_Data extract_:
━━━━━━━━━━
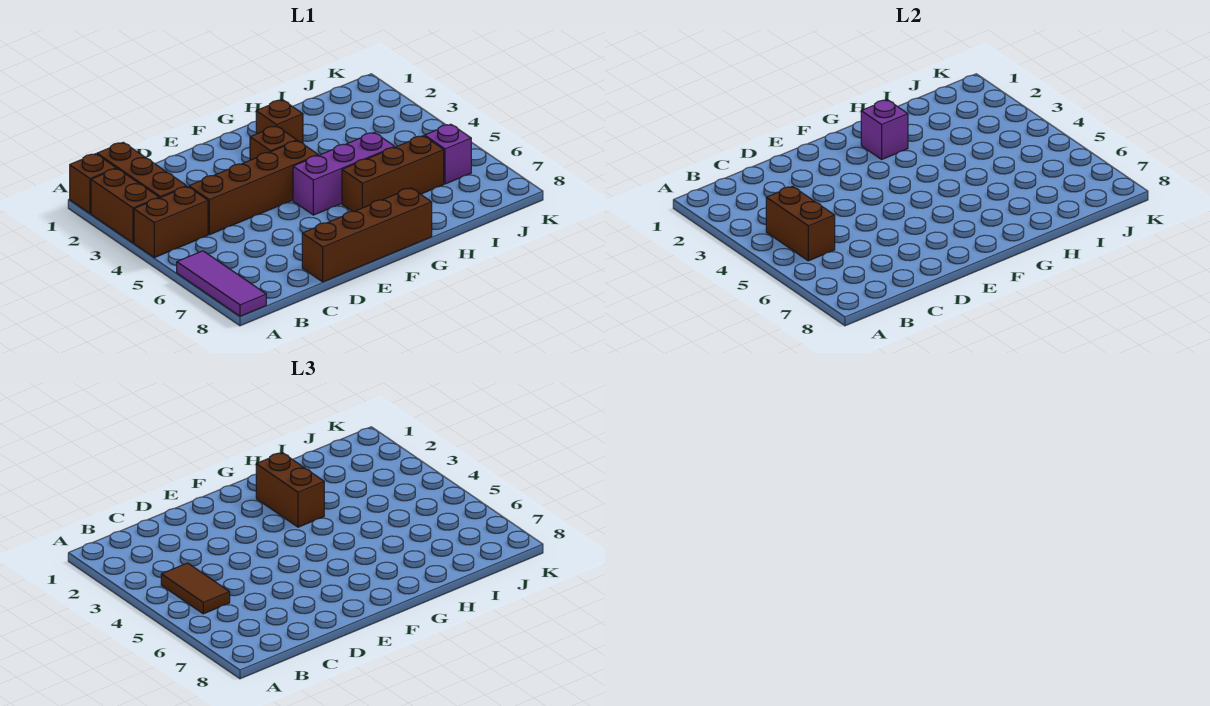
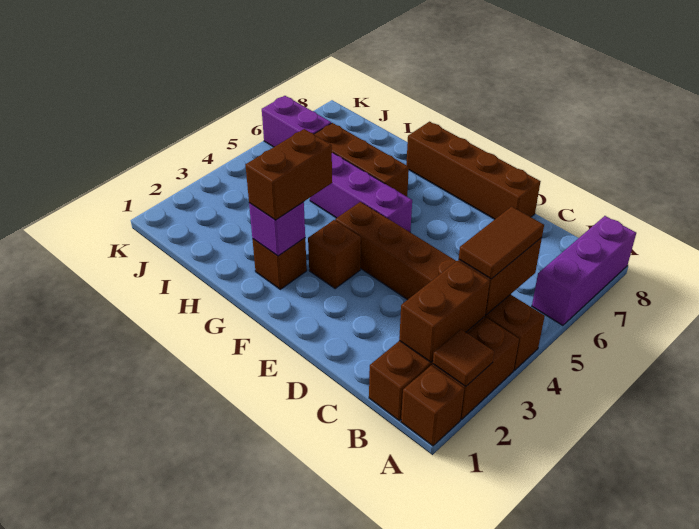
none -> brown tile A2 level 2
purple tile A6:A8 level 1 -> purple brick A6:A8 level 1
none -> brown brick B2:B3 level 2
purple brick J6 level 1 -> purple brick J6:K6 level 1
━━━━━━━━━━
_Work item_: Please copy out the whole listing exactly, minus its pictures.

_The completed task_:
none -> brown tile A2 level 2
purple tile A6:A8 level 1 -> purple brick A6:A8 level 1
none -> brown brick B2:B3 level 2
purple brick J6 level 1 -> purple brick J6:K6 level 1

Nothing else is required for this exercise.